» **DATA BELOW**:
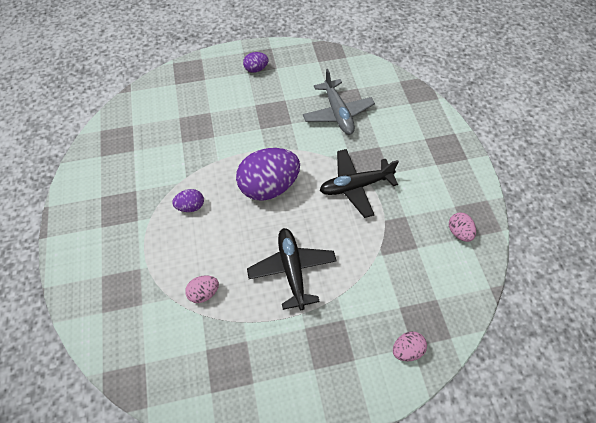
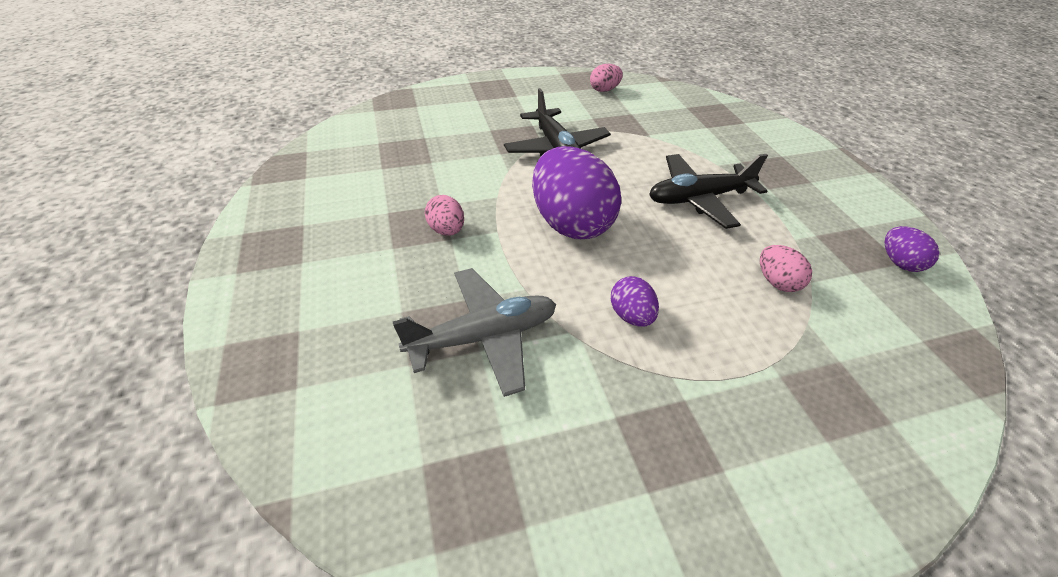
camera: 95 degrees left, 15 degrees down
purple egg [243,52,269,73] -> purple egg moved to [885,226,940,272]
grey plane [303,69,375,135] -> grey plane moved to [393,268,556,397]
pink egg [393,331,427,361] -> pink egg moved to [425,195,464,236]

» **WHAT YOU SHOULD DO**: Locate "grey plane [303,69,375,135]" in the data above. Then repeat, exactly, its line and each line after it through the last, adding nothing.

» **COMPLETED EXERCISE**:
grey plane [303,69,375,135] -> grey plane moved to [393,268,556,397]
pink egg [393,331,427,361] -> pink egg moved to [425,195,464,236]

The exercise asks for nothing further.